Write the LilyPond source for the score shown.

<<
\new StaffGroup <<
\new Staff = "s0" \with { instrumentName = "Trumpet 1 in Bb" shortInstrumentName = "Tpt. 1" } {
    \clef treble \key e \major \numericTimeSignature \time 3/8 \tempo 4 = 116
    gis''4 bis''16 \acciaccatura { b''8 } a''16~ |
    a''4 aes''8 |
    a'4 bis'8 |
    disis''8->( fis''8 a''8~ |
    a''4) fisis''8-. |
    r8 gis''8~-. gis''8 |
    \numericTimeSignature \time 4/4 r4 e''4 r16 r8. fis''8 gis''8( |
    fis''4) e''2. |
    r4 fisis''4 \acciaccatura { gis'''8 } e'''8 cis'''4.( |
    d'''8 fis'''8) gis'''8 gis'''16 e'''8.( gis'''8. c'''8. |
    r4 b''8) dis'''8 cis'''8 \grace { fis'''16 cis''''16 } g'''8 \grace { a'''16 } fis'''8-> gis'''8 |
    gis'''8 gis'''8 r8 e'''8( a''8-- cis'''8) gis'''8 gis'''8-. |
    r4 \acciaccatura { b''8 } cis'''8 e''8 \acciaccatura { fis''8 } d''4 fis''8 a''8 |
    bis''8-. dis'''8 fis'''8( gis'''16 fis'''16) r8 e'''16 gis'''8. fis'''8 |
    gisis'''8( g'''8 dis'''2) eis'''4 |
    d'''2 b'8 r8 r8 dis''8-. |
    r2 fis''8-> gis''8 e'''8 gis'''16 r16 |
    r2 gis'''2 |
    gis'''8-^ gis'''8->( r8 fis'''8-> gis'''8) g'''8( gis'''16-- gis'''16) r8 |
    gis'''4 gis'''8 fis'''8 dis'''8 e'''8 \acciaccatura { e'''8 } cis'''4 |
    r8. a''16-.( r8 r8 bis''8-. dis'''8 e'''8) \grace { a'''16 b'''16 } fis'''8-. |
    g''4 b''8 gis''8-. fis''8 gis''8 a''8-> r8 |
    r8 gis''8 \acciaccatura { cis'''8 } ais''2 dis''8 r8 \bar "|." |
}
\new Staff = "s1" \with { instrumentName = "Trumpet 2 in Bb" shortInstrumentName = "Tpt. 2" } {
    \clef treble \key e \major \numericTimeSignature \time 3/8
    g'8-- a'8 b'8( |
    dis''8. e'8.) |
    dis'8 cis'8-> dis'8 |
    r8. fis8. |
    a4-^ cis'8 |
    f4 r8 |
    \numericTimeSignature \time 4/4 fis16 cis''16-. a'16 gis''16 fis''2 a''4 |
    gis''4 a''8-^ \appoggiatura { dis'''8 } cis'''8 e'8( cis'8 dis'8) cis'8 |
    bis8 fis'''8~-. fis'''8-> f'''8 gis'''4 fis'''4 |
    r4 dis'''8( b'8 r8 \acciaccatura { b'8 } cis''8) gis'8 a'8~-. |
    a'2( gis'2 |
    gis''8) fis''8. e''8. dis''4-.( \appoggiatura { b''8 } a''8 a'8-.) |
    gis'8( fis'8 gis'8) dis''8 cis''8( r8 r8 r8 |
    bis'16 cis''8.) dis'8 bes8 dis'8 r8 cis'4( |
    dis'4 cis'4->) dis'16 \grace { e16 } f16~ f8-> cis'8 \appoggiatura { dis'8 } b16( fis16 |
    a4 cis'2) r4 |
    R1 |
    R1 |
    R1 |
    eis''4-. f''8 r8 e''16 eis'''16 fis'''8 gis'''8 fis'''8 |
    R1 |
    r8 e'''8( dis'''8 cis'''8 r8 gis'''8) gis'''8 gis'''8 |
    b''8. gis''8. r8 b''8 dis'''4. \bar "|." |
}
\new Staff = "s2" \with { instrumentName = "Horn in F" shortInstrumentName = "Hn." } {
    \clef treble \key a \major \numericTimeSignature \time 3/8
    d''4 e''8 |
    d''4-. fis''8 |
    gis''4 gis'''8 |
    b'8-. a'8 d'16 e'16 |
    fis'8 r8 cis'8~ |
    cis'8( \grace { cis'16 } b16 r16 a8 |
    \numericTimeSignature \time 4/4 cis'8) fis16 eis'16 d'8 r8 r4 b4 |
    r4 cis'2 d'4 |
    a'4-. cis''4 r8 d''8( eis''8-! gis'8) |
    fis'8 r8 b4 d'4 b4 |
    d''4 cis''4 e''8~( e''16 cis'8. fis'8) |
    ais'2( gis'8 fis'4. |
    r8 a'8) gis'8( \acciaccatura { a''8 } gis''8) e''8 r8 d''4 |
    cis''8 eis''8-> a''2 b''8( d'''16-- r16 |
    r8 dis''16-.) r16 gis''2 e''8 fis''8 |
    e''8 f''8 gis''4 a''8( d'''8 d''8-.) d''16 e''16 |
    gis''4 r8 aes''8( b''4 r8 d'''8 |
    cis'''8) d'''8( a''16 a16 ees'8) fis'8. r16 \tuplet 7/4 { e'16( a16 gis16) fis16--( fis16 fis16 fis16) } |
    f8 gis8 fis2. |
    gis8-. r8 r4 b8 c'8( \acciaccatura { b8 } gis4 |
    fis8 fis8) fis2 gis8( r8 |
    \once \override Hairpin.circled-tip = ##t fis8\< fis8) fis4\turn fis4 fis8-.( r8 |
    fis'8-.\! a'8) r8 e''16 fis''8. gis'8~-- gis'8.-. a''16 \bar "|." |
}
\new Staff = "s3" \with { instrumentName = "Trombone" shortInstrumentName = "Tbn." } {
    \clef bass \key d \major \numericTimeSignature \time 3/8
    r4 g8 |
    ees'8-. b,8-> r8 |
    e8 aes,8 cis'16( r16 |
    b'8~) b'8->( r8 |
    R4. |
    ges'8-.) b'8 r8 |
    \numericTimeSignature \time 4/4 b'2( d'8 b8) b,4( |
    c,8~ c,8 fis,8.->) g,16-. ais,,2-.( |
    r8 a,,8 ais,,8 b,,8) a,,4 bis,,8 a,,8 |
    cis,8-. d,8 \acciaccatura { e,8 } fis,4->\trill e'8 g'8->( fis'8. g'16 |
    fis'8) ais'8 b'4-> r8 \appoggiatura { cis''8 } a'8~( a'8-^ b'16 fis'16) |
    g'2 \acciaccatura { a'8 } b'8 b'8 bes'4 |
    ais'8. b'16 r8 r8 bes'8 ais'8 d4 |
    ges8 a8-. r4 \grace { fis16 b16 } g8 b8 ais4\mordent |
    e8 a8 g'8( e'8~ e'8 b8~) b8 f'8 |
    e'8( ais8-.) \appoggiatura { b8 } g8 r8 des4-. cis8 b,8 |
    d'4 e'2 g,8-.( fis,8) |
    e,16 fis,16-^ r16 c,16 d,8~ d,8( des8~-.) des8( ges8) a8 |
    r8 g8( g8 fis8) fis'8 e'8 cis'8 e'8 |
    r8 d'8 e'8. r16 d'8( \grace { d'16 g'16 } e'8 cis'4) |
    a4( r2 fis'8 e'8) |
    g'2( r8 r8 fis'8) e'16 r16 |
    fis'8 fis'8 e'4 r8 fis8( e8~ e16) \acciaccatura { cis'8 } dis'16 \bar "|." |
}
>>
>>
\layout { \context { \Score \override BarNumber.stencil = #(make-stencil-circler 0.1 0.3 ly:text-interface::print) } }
* * * *
• Task prompt: Pull out each line of the rows above that contains the string "fisis", and copy those lines in full.

• Task answer:
    a''4) fisis''8-. |
    r4 fisis''4 \acciaccatura { gis'''8 } e'''8 cis'''4.( |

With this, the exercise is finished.